Aim of the exercise
Would you show every line from the records that holds "delete"?

(Input data Opens)

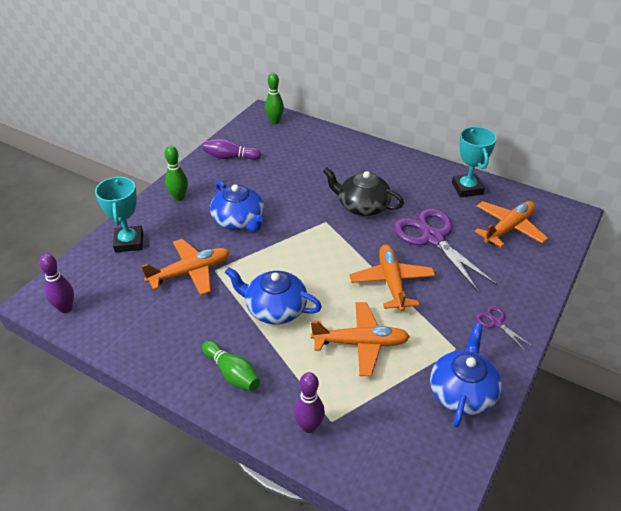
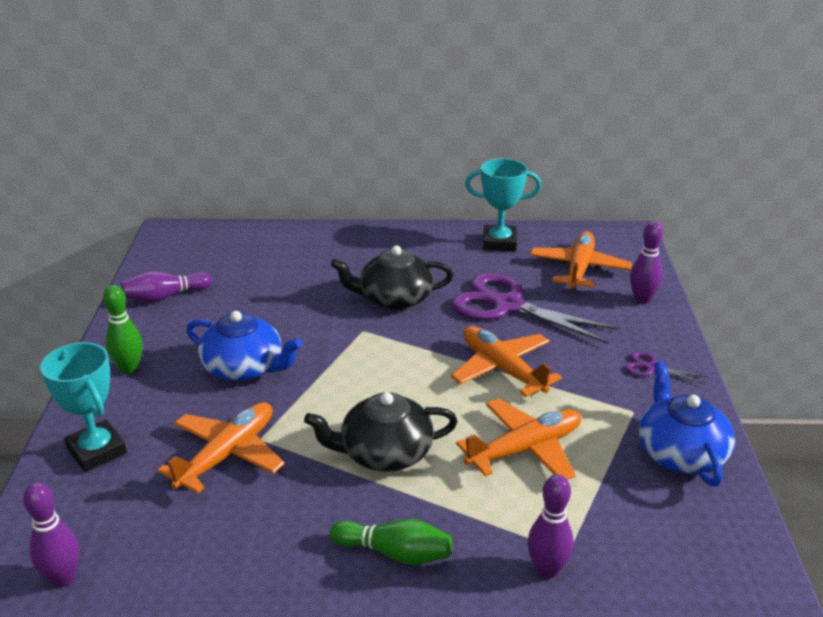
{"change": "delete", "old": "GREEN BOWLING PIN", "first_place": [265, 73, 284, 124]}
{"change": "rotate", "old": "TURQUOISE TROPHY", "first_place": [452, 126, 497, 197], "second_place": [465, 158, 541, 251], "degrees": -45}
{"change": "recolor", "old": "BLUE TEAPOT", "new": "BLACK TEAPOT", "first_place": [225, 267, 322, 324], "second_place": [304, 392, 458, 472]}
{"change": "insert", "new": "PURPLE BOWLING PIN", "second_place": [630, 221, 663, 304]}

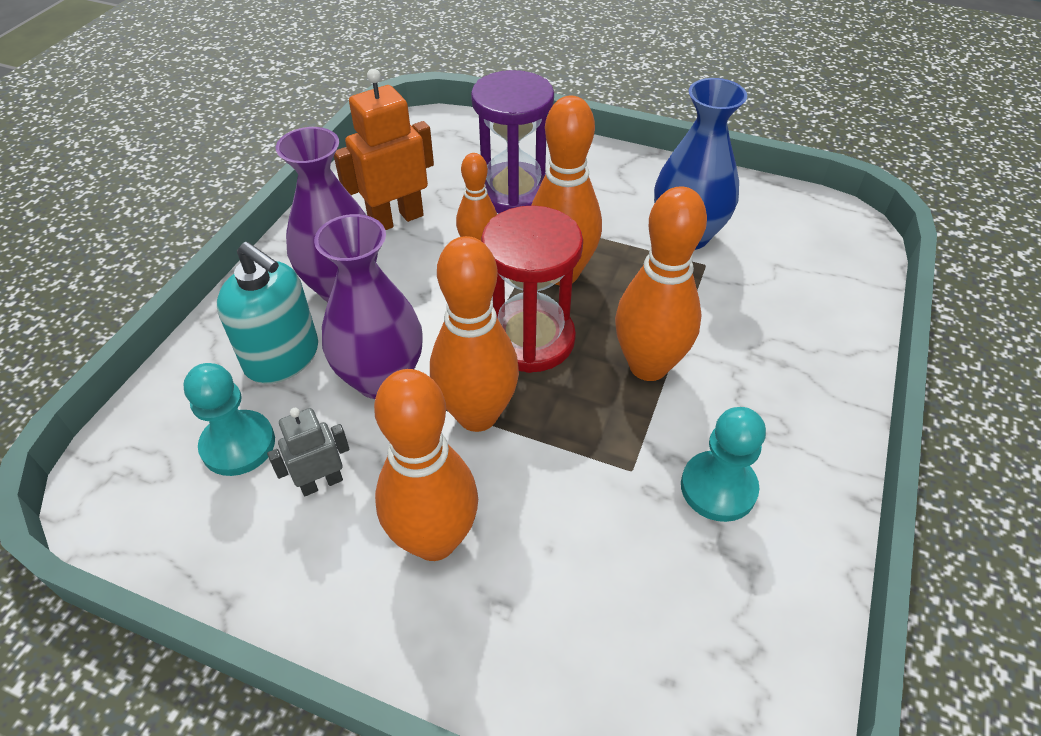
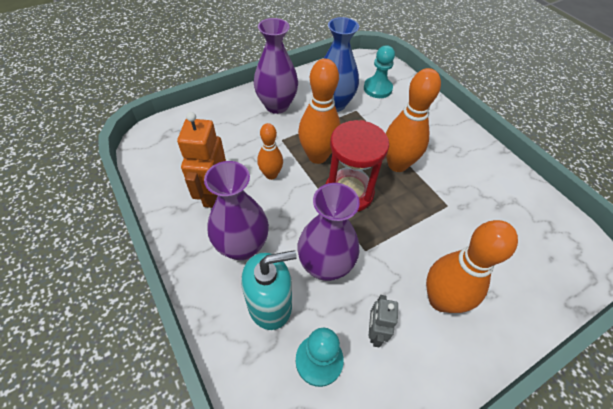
{"change": "delete", "old": "PURPLE HOURGLASS", "first_place": [471, 70, 554, 213]}
{"change": "delete", "old": "ORANGE BOWLING PIN", "first_place": [430, 236, 519, 432]}
{"change": "move", "old": "TURQUOISE PAWN", "first_place": [681, 407, 766, 522], "second_place": [364, 45, 395, 98]}
{"change": "insert", "new": "PURPLE VASE", "second_place": [254, 18, 298, 114]}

(Input data Closes)

Expected answer
{"change": "delete", "old": "GREEN BOWLING PIN", "first_place": [265, 73, 284, 124]}
{"change": "delete", "old": "PURPLE HOURGLASS", "first_place": [471, 70, 554, 213]}
{"change": "delete", "old": "ORANGE BOWLING PIN", "first_place": [430, 236, 519, 432]}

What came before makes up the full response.